/---
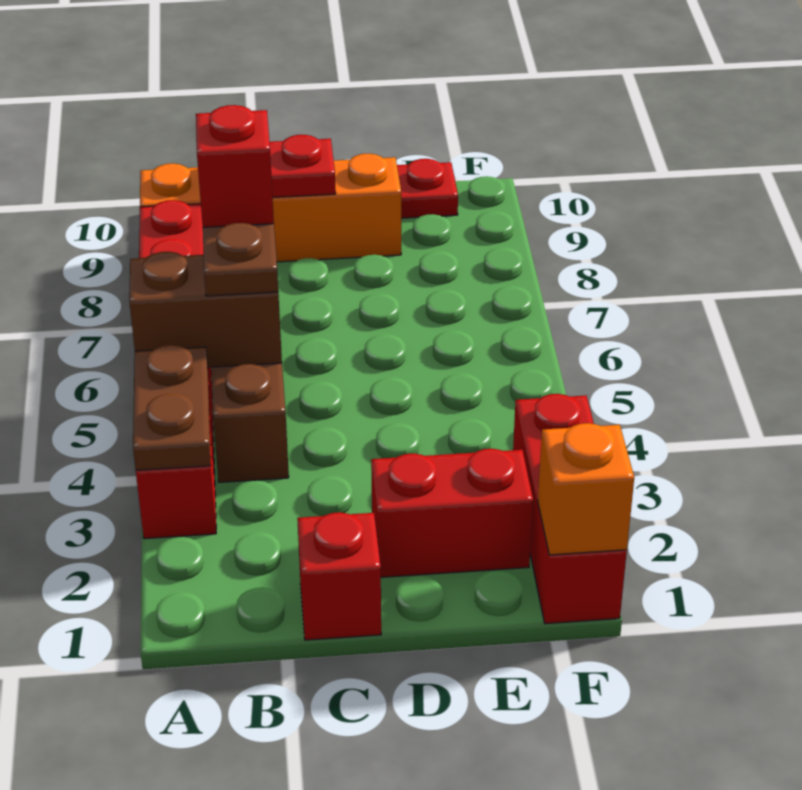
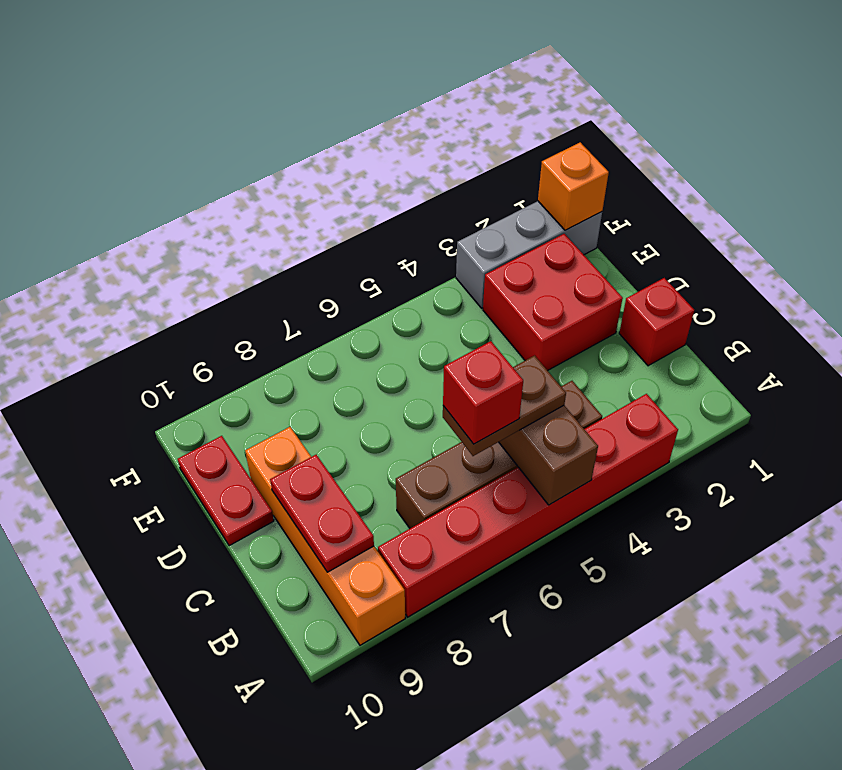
brown plate A3:A4 level 2 -> none
red brick D2:E2 level 1 -> red brick D2:E3 level 1
red brick F1:F3 level 1 -> grey brick F1:F3 level 1

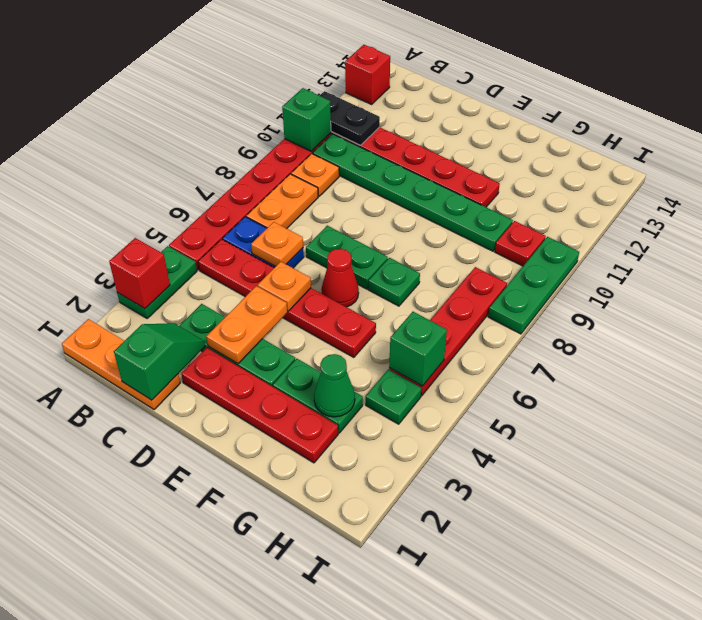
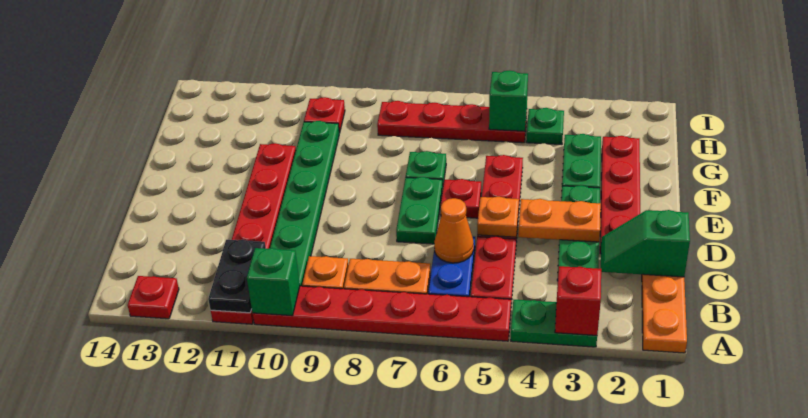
red brick A13 level 1 -> red plate A13 level 1
orange plate C6 level 2 -> orange cone C6 level 2
red cone E6 level 1 -> red plate E6 level 1
green cone G3 level 2 -> none
green plate I8:I10 level 1 -> none

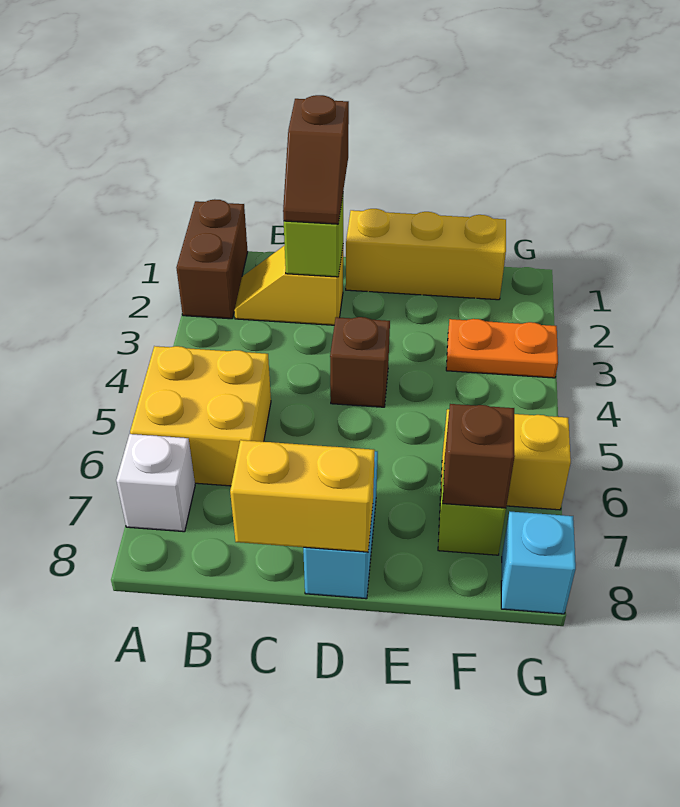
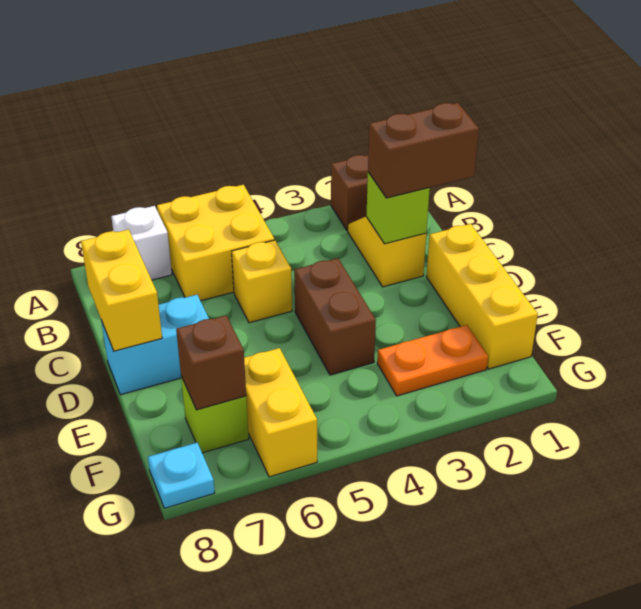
brown slope C1:C2 level 3 top 1 -> brown brick C1:C2 level 3
none -> yellow brick C5 level 1
brown brick D4 level 1 -> brown brick D4:E4 level 1
orange plate F3:G3 level 1 -> orange plate F2:F3 level 1
cyan brick G8 level 1 -> cyan plate G8 level 1

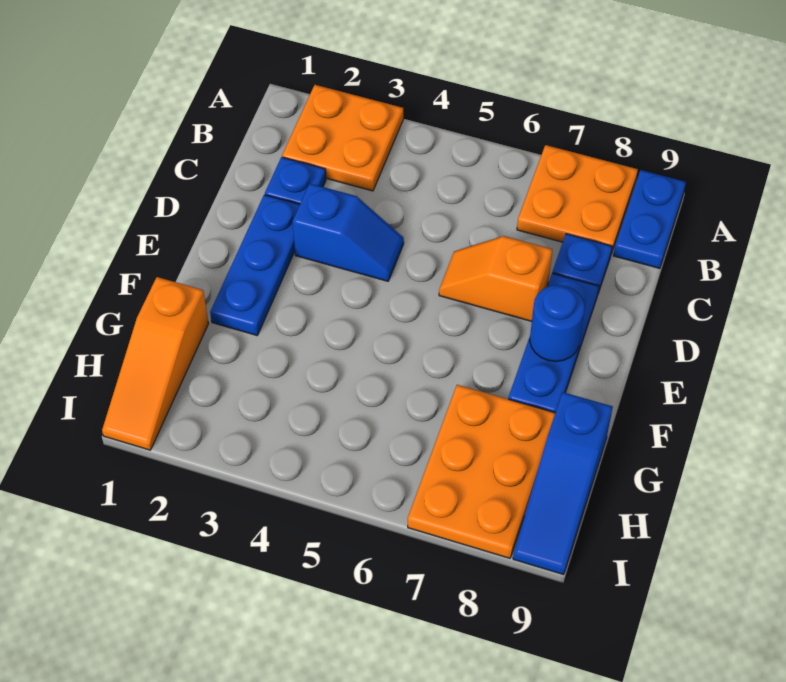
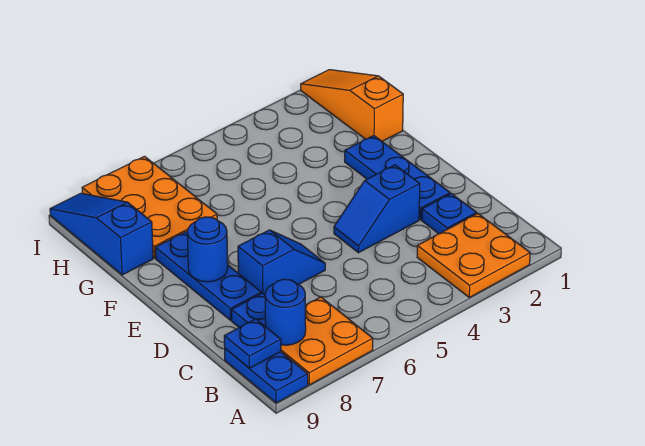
none -> blue round brick B8 level 2
none -> blue plate B9 level 2
orange slope D6:D7 level 1 top 7 -> blue slope D6:D7 level 1 top 7

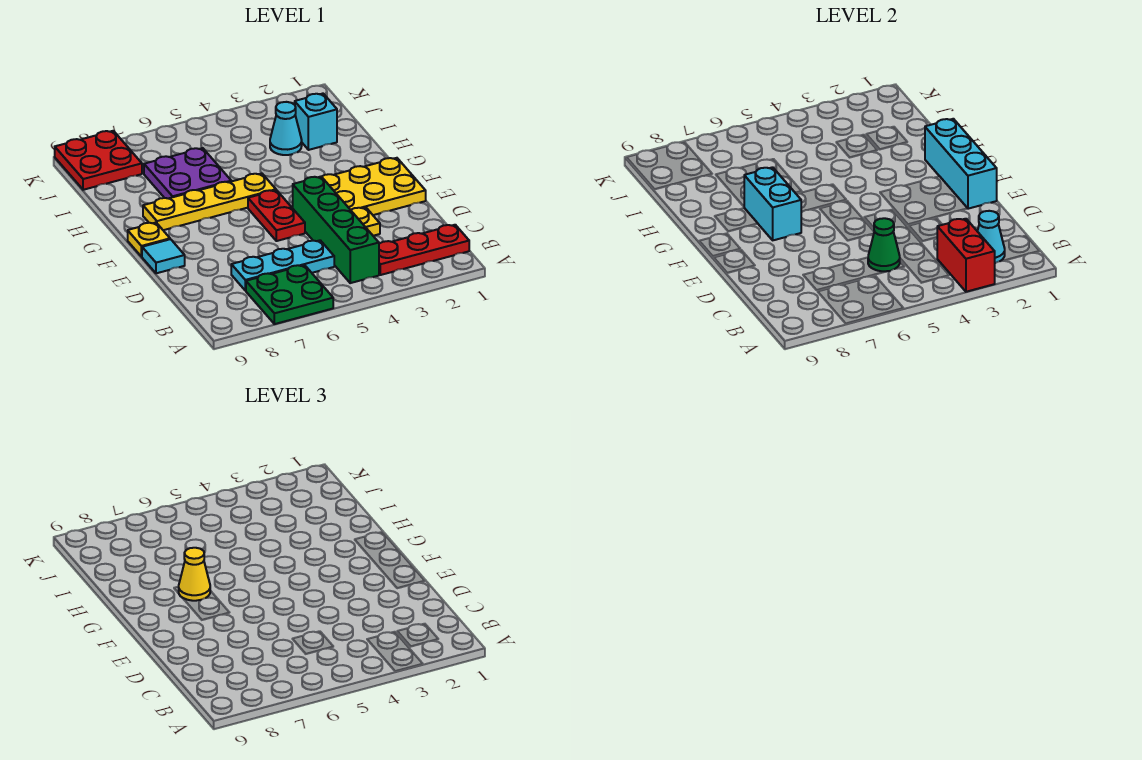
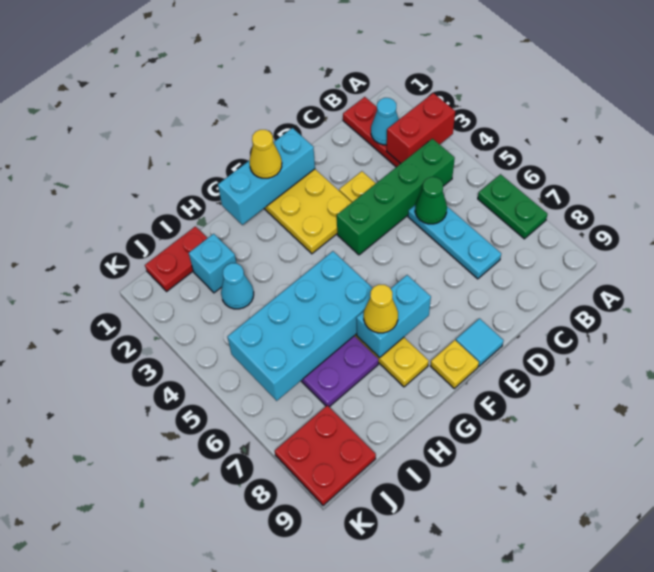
green plate A6:B7 level 1 -> green plate A6:A7 level 1
red plate E5:F5 level 1 -> red plate I1:J1 level 1
none -> yellow cone F1 level 3
none -> cyan brick G5:J6 level 2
\---
HOW TO COMPLETE THIS TASK: What you give back must be exactly the lines from the opening line of the entries through the line holding "brown slope C1:C2", with no pictures.

ANSWER BELOW:
brown plate A3:A4 level 2 -> none
red brick D2:E2 level 1 -> red brick D2:E3 level 1
red brick F1:F3 level 1 -> grey brick F1:F3 level 1

red brick A13 level 1 -> red plate A13 level 1
orange plate C6 level 2 -> orange cone C6 level 2
red cone E6 level 1 -> red plate E6 level 1
green cone G3 level 2 -> none
green plate I8:I10 level 1 -> none

brown slope C1:C2 level 3 top 1 -> brown brick C1:C2 level 3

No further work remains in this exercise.